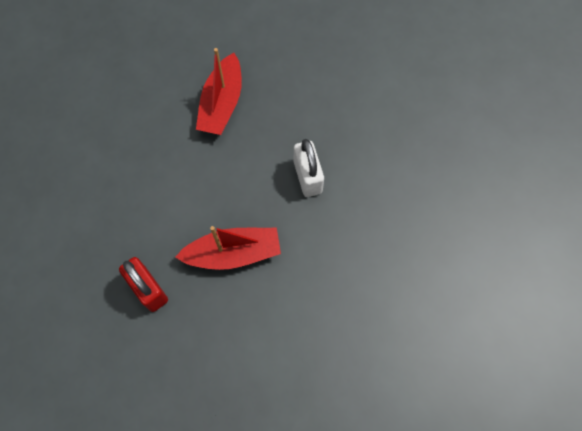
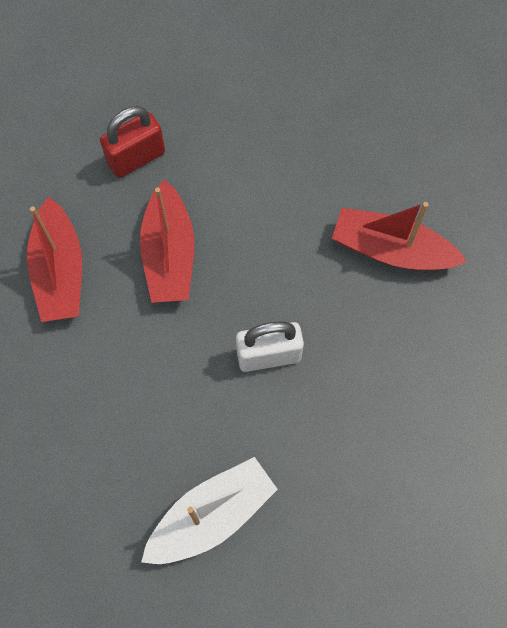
camera: 95 degrees right, 0 degrees up
(253, 336) = (60, 271): none -> red boat
(424, 203) = (211, 516): none -> white boat

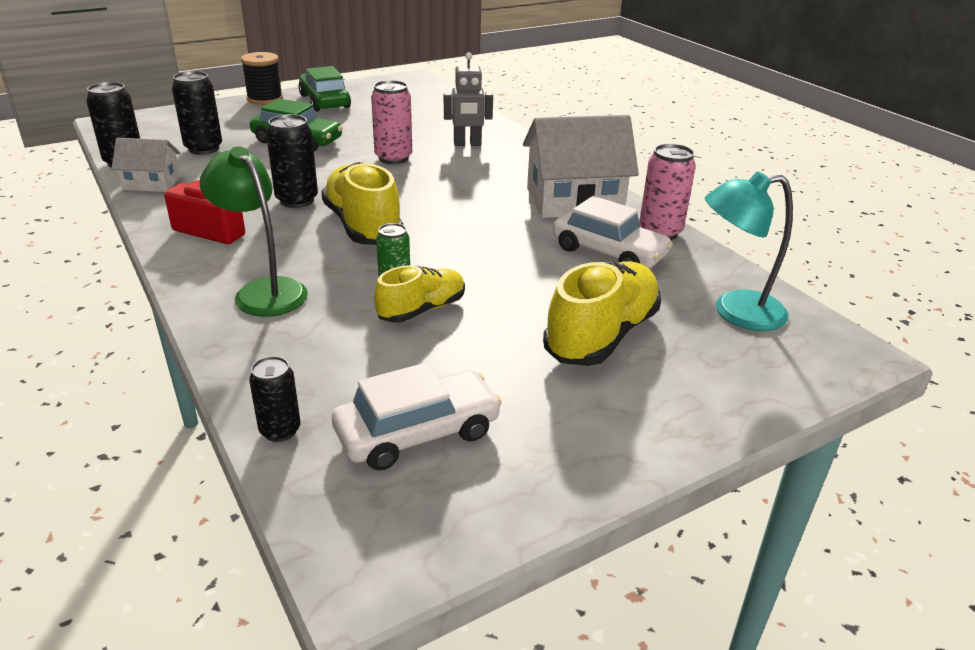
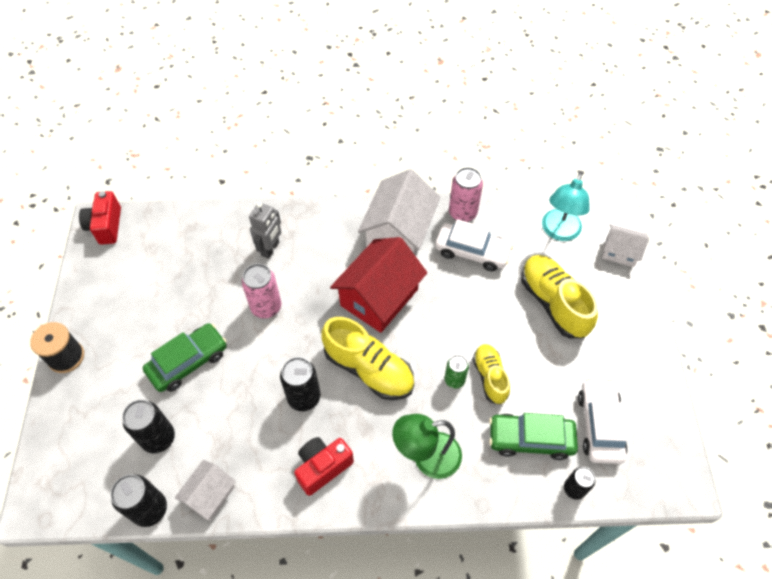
camera: 60 degrees left, 25 degrees up
(325, 101) = (108, 311): green car -> green car (530, 439)
(363, 226) = (368, 369): yellow shoe -> yellow shoe turned 150 degrees counterclockwise
(412, 81) = (106, 226): none -> red camera
(469, 210) = (379, 297): none -> red house
(608, 252) = (472, 252): white car -> white car turned 45 degrees clockwise
(780, 380) = (620, 252): none -> white house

**What the task asks:** Set down, exactly and only, the lines running from the one holding "camera: 60 degrees left, 25 degrees up" through the end of the records above, both ends included.

**Problem solution:**
camera: 60 degrees left, 25 degrees up
(325, 101) = (108, 311): green car -> green car (530, 439)
(363, 226) = (368, 369): yellow shoe -> yellow shoe turned 150 degrees counterclockwise
(412, 81) = (106, 226): none -> red camera
(469, 210) = (379, 297): none -> red house
(608, 252) = (472, 252): white car -> white car turned 45 degrees clockwise
(780, 380) = (620, 252): none -> white house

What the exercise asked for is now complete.